EXERCISE REQUIREMENTS
Please reproduce, word for word, the lines of the items below, beginning with the line that contains "Considering the sizes" and continuing through the end of the items.

** STORED DATA follows **

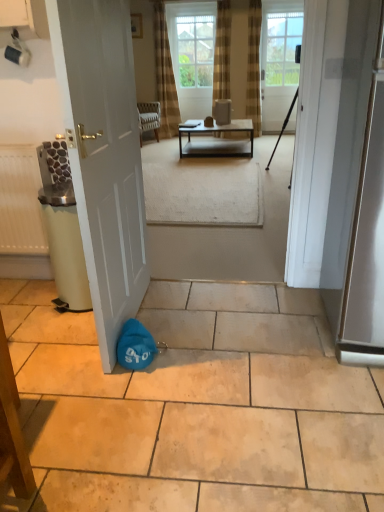
In order to face white matte door at left, the 1th door in the left-to-right sequence, should I rotate leftwards or rightwards?

Rotate your view left by about 10.606°.

What do you see at coordinates (195, 50) in the screenshot? I see `clear glass window screen at upper center` at bounding box center [195, 50].

Describe the element at coordinates (367, 238) in the screenshot. I see `metallic silver screen door at right` at that location.

Where is `white matte door at left, marked as the 2th door in a back-to-front arrangement`? white matte door at left, marked as the 2th door in a back-to-front arrangement is located at coordinates (104, 156).

Would you consider matte blue bag at lower left to be distant from clear glass window screen at upper center?

Yes, matte blue bag at lower left is far from clear glass window screen at upper center.

Is matte blue bag at lower left turned away from clear glass window screen at upper center?

No, matte blue bag at lower left's orientation is not away from clear glass window screen at upper center.

In the scene shown: Would you say matte blue bag at lower left is outside clear glass window screen at upper center?

Yes, matte blue bag at lower left is not within clear glass window screen at upper center.

Is matte blue bag at lower left smaller than clear glass window screen at upper center?

Incorrect, matte blue bag at lower left is not smaller in size than clear glass window screen at upper center.

Is white glass door at upper center, the 2th door ordered from the bottom, positioned behind matte blue bag at lower left?

Yes.

Does white glass door at upper center, which appears as the 1th door when viewed from the back, touch matte blue bag at lower left?

No, white glass door at upper center, which appears as the 1th door when viewed from the back, is not next to matte blue bag at lower left.

How many degrees apart are the facing directions of white glass door at upper center, acting as the first door starting from the top, and matte blue bag at lower left?

There is a 180-degree angle between the facing directions of white glass door at upper center, acting as the first door starting from the top, and matte blue bag at lower left.

From the picture: From a real-world perspective, is brown textured curtain at upper center below metallic black table at center?

No, from a real-world perspective, brown textured curtain at upper center is not beneath metallic black table at center.

Considering the sizes of objects brown textured curtain at upper center and metallic black table at center in the image provided, who is bigger, brown textured curtain at upper center or metallic black table at center?

metallic black table at center.

Which object is more forward, brown textured curtain at upper center or metallic black table at center?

** End of STORED DATA **

EXERCISE SOLUTION
Considering the sizes of objects brown textured curtain at upper center and metallic black table at center in the image provided, who is bigger, brown textured curtain at upper center or metallic black table at center?

metallic black table at center.

Which object is more forward, brown textured curtain at upper center or metallic black table at center?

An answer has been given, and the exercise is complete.